▶ EXERCISE INSTRUCTIONS: Here are the records. Write out exactly the lines between the one holding "C205: 1000uF (plus" and the one holding "R204: 33k (N1, VS) -> none", inclusive.

Itemized modification records
# # # # # # #

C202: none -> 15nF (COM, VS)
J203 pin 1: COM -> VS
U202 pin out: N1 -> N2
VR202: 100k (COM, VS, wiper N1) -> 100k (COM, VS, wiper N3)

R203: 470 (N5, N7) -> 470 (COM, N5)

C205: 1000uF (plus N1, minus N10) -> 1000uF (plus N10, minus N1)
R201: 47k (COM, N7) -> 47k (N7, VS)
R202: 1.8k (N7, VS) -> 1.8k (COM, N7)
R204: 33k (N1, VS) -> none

# # # # # # #

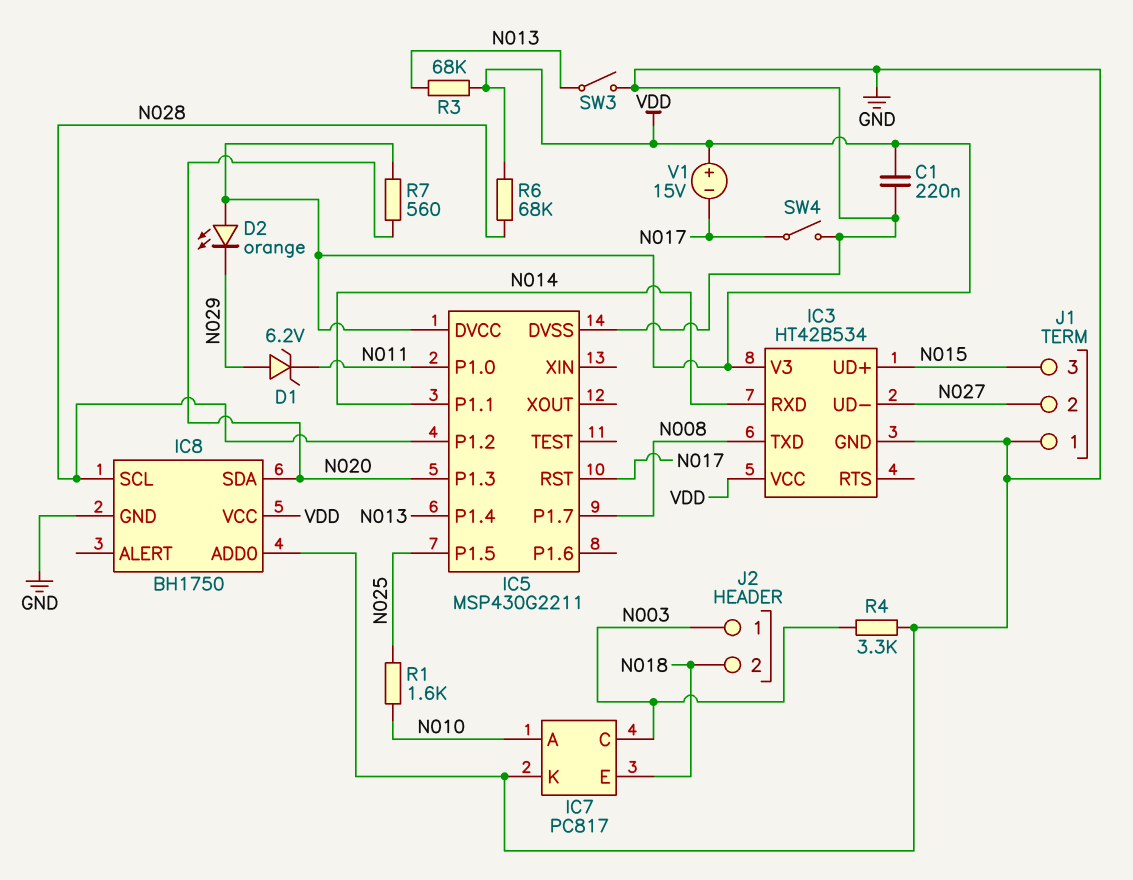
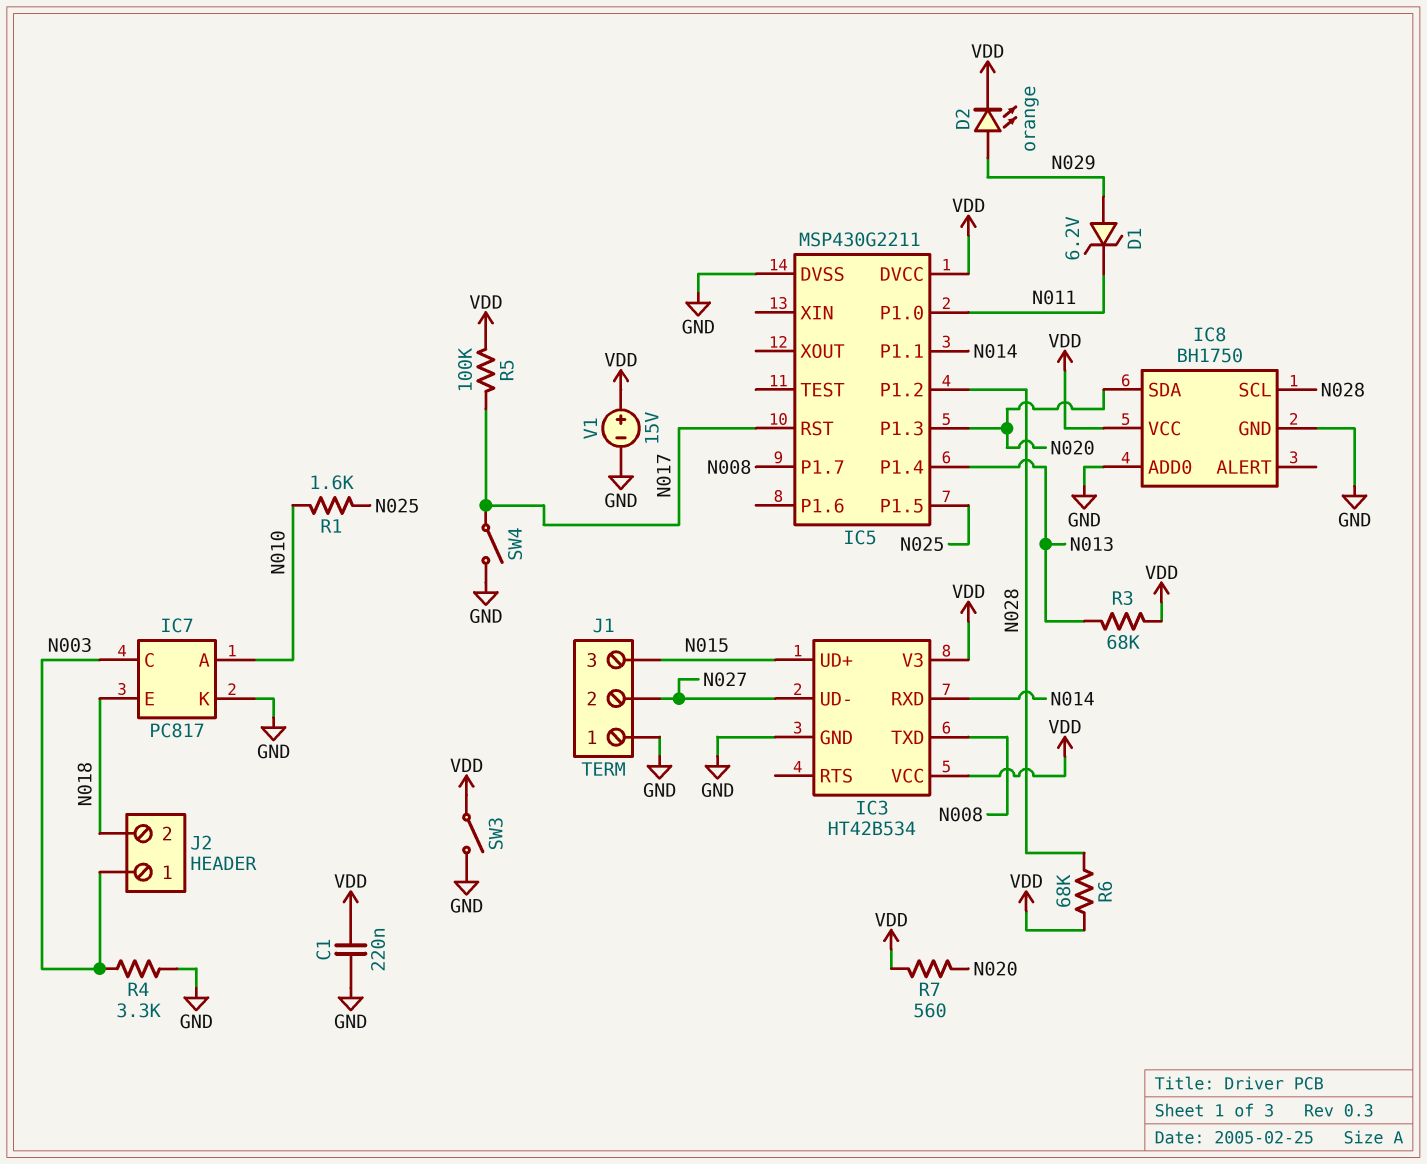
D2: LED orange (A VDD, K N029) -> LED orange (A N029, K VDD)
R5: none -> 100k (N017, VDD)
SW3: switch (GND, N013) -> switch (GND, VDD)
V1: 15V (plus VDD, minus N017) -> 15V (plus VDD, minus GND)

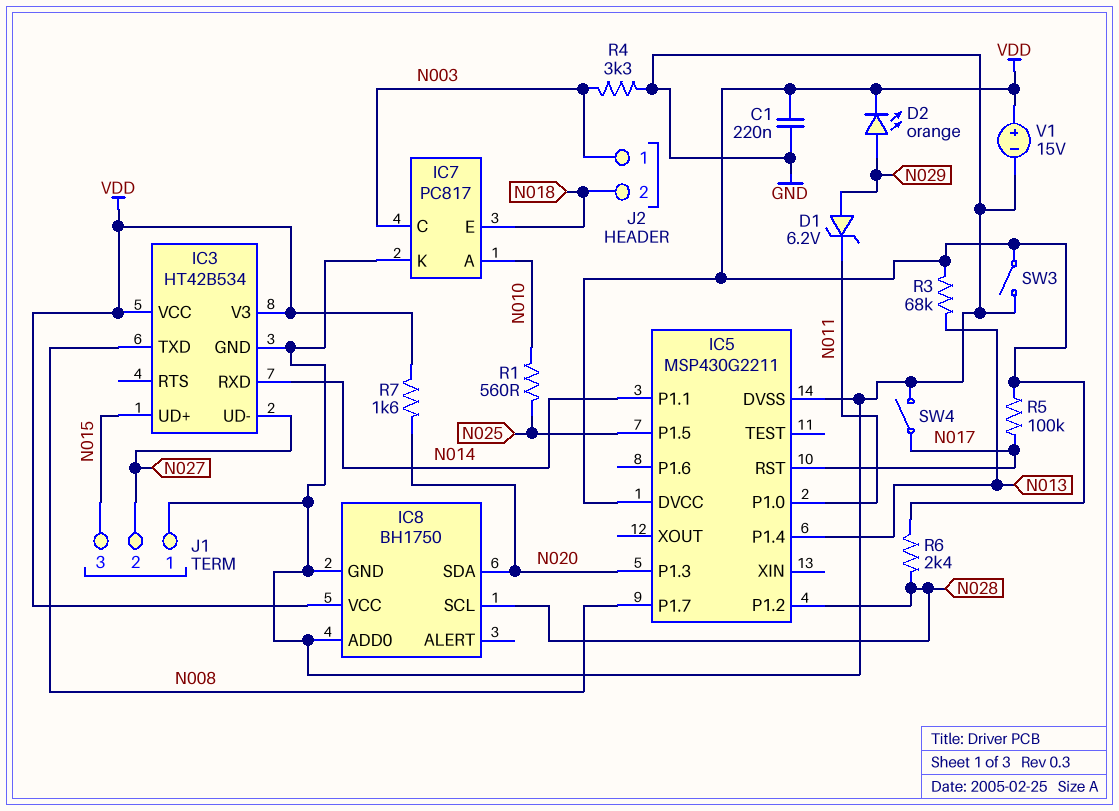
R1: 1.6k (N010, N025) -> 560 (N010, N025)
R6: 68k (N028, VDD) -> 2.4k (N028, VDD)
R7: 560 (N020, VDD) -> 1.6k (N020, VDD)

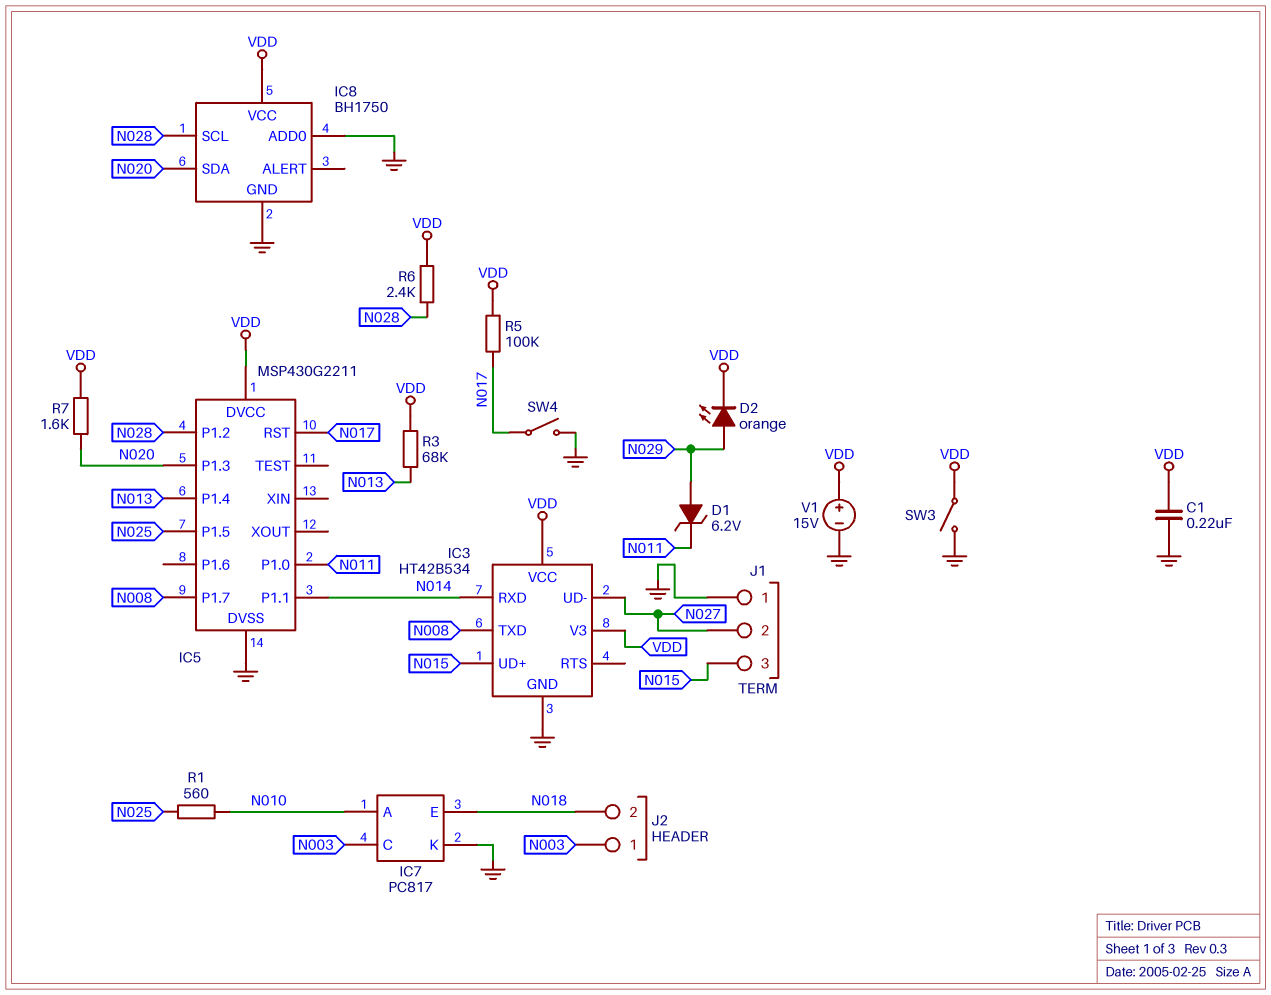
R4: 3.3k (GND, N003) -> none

# # # # # # #

▶ EXERCISE RESPONSE:
C205: 1000uF (plus N1, minus N10) -> 1000uF (plus N10, minus N1)
R201: 47k (COM, N7) -> 47k (N7, VS)
R202: 1.8k (N7, VS) -> 1.8k (COM, N7)
R204: 33k (N1, VS) -> none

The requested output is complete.